§ **DESCRIPTION OF THE TASK**: Each line of the data below goes into the copy exactly; pictures do not.

======== STORED DATA ========

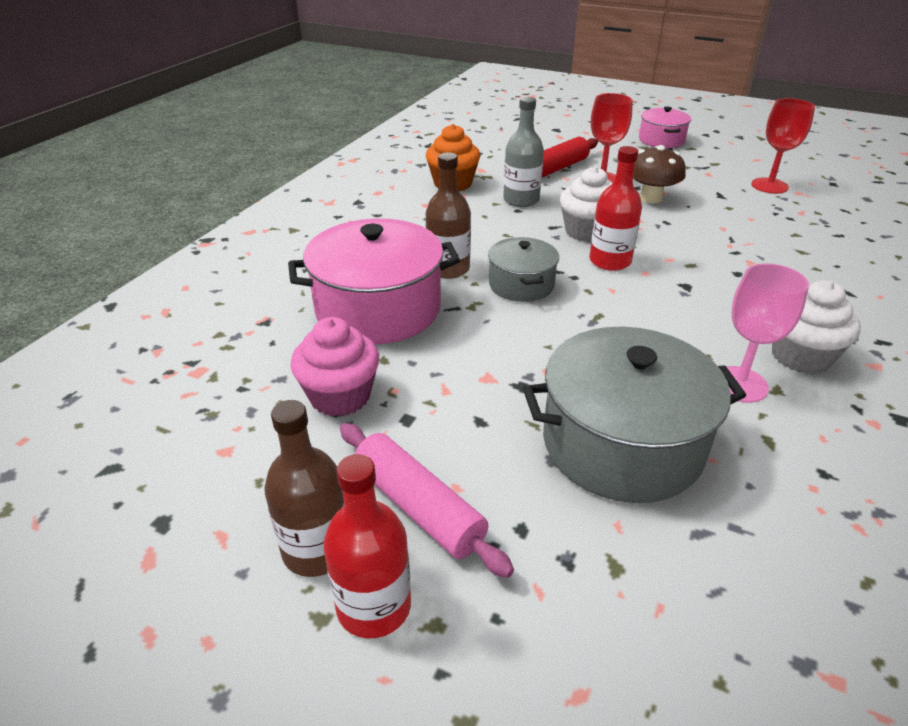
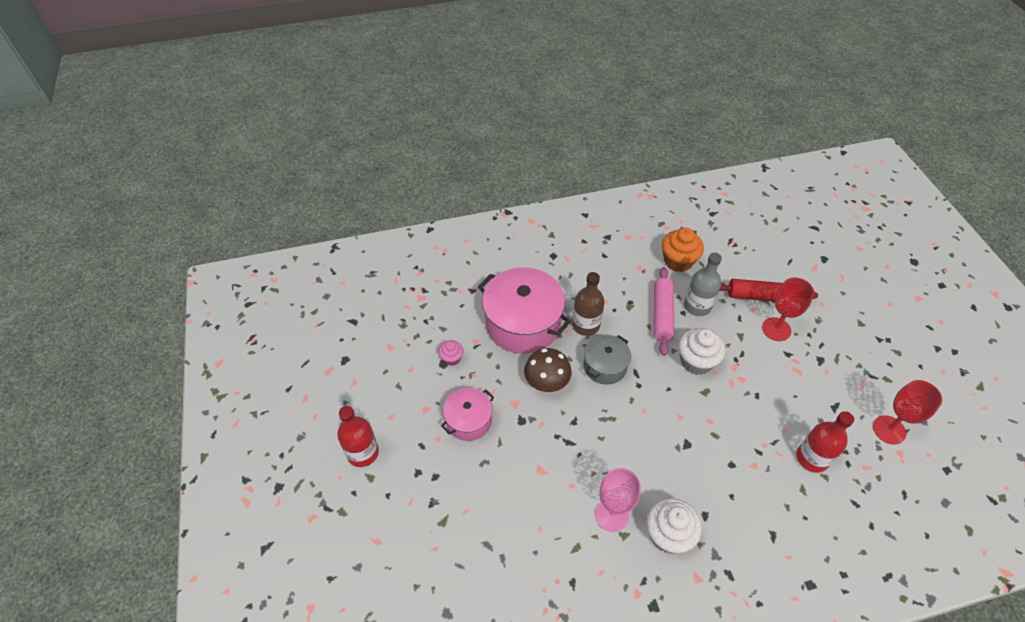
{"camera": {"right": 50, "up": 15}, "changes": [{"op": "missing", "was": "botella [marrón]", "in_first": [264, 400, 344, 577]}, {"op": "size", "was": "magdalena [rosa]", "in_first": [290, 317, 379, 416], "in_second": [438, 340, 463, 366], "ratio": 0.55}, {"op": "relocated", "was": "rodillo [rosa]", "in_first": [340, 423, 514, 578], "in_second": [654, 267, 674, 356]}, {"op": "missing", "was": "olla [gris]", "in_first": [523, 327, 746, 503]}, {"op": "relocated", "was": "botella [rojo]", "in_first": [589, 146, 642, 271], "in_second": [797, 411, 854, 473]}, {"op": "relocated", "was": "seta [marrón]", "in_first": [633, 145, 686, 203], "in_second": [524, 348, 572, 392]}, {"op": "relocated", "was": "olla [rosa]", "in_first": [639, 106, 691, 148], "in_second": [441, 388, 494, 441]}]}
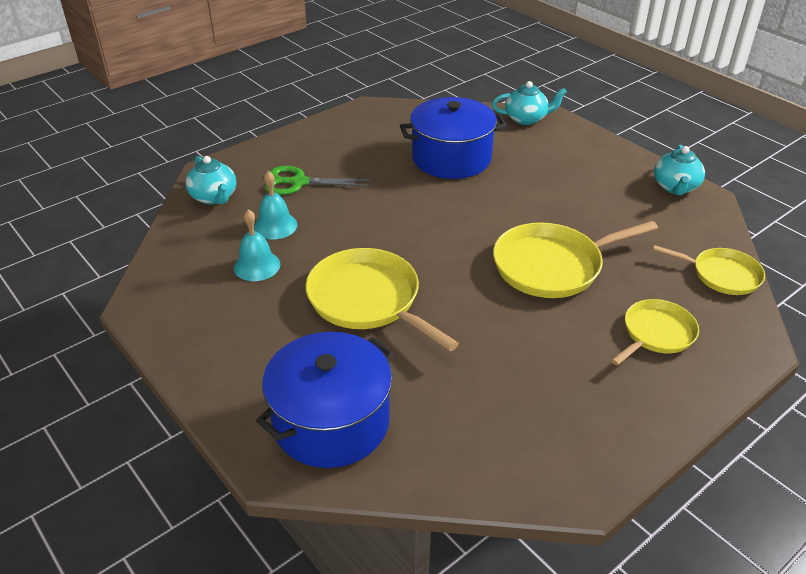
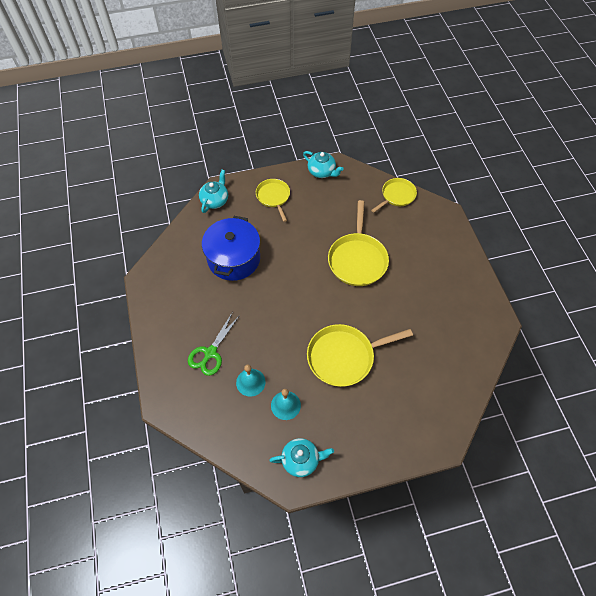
{"camera": {"right": -65, "up": 20}, "changes": [{"op": "relocated", "was": "tetera [turquesa]", "in_first": [186, 156, 236, 204], "in_second": [270, 438, 334, 477]}, {"op": "missing", "was": "olla [azul]", "in_first": [256, 332, 394, 468]}, {"op": "relocated", "was": "sartén [amarillo]", "in_first": [611, 299, 699, 365], "in_second": [256, 179, 290, 222]}]}
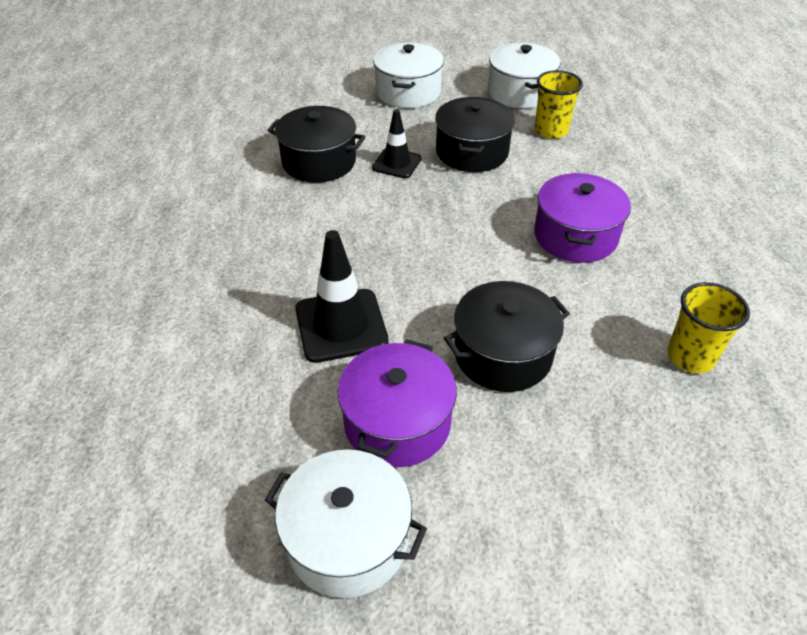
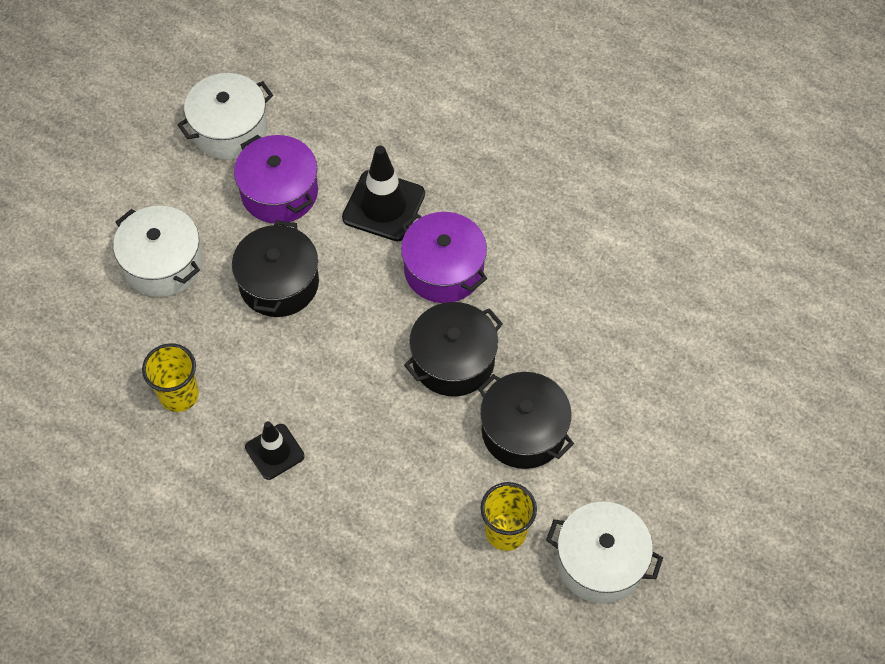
{"camera": {"right": 125, "up": 15}, "changes": [{"op": "relocated", "was": "olla [negro]", "in_first": [268, 106, 365, 183], "in_second": [404, 302, 503, 397]}, {"op": "relocated", "was": "cono de tráfico [negro]", "in_first": [372, 109, 422, 178], "in_second": [245, 421, 305, 480]}, {"op": "relocated", "was": "olla [blanco]", "in_first": [373, 42, 444, 108], "in_second": [113, 206, 203, 297]}, {"op": "relocated", "was": "olla [morado]", "in_first": [534, 173, 631, 263], "in_second": [401, 212, 488, 303]}]}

========

§ **WRITTEN ANSWER**:
{"camera": {"right": 50, "up": 15}, "changes": [{"op": "missing", "was": "botella [marrón]", "in_first": [264, 400, 344, 577]}, {"op": "size", "was": "magdalena [rosa]", "in_first": [290, 317, 379, 416], "in_second": [438, 340, 463, 366], "ratio": 0.55}, {"op": "relocated", "was": "rodillo [rosa]", "in_first": [340, 423, 514, 578], "in_second": [654, 267, 674, 356]}, {"op": "missing", "was": "olla [gris]", "in_first": [523, 327, 746, 503]}, {"op": "relocated", "was": "botella [rojo]", "in_first": [589, 146, 642, 271], "in_second": [797, 411, 854, 473]}, {"op": "relocated", "was": "seta [marrón]", "in_first": [633, 145, 686, 203], "in_second": [524, 348, 572, 392]}, {"op": "relocated", "was": "olla [rosa]", "in_first": [639, 106, 691, 148], "in_second": [441, 388, 494, 441]}]}
{"camera": {"right": -65, "up": 20}, "changes": [{"op": "relocated", "was": "tetera [turquesa]", "in_first": [186, 156, 236, 204], "in_second": [270, 438, 334, 477]}, {"op": "missing", "was": "olla [azul]", "in_first": [256, 332, 394, 468]}, {"op": "relocated", "was": "sartén [amarillo]", "in_first": [611, 299, 699, 365], "in_second": [256, 179, 290, 222]}]}
{"camera": {"right": 125, "up": 15}, "changes": [{"op": "relocated", "was": "olla [negro]", "in_first": [268, 106, 365, 183], "in_second": [404, 302, 503, 397]}, {"op": "relocated", "was": "cono de tráfico [negro]", "in_first": [372, 109, 422, 178], "in_second": [245, 421, 305, 480]}, {"op": "relocated", "was": "olla [blanco]", "in_first": [373, 42, 444, 108], "in_second": [113, 206, 203, 297]}, {"op": "relocated", "was": "olla [morado]", "in_first": [534, 173, 631, 263], "in_second": [401, 212, 488, 303]}]}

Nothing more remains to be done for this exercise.